Required action:
Which lines of the material contain the word "royal"? Show each one.

Given data:
┌──

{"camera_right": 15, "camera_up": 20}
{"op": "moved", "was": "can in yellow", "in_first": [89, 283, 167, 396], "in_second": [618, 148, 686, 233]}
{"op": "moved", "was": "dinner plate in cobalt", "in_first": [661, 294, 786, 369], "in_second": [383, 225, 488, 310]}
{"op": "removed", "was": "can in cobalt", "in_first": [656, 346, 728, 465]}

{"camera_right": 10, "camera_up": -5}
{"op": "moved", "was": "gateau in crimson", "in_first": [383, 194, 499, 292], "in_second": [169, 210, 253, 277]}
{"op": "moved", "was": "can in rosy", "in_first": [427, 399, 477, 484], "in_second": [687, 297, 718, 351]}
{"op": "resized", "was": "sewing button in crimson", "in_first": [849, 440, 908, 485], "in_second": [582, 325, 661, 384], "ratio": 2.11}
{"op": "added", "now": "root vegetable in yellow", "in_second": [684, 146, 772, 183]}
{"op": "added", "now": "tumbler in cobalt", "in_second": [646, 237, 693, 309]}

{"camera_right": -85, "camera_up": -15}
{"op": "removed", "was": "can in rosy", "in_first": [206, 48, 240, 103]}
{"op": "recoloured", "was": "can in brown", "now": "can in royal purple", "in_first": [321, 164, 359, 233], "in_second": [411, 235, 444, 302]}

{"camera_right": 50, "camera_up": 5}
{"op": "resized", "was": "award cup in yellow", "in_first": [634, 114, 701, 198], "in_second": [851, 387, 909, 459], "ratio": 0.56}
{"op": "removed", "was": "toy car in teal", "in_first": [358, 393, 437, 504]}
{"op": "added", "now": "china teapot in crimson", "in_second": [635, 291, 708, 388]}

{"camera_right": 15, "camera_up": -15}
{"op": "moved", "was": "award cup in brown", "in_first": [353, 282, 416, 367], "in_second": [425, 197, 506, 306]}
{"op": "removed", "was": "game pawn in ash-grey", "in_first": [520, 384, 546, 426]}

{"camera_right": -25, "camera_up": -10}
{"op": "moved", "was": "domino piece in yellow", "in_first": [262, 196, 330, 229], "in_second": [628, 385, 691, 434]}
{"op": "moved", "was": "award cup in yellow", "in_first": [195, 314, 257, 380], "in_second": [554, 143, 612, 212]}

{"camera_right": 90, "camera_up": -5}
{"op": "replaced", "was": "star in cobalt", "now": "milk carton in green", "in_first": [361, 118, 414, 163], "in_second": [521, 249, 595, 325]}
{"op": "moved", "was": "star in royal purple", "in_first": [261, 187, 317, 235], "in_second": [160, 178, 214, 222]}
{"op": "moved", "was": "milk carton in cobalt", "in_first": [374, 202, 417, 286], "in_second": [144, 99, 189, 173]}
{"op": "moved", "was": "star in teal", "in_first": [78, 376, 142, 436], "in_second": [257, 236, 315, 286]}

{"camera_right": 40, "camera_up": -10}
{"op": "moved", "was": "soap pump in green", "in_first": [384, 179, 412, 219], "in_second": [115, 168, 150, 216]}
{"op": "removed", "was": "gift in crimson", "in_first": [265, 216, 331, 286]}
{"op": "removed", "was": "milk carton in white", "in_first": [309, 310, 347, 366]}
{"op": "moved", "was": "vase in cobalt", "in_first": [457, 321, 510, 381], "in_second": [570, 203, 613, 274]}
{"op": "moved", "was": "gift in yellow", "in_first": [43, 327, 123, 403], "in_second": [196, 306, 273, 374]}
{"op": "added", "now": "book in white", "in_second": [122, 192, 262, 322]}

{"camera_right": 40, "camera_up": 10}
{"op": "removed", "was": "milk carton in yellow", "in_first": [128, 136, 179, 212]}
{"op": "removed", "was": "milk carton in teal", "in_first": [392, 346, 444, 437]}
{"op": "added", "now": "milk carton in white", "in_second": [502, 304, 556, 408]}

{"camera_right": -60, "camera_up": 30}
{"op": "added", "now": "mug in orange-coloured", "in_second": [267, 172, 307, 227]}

└──

Problem solution:
{"op": "recoloured", "was": "can in brown", "now": "can in royal purple", "in_first": [321, 164, 359, 233], "in_second": [411, 235, 444, 302]}
{"op": "moved", "was": "star in royal purple", "in_first": [261, 187, 317, 235], "in_second": [160, 178, 214, 222]}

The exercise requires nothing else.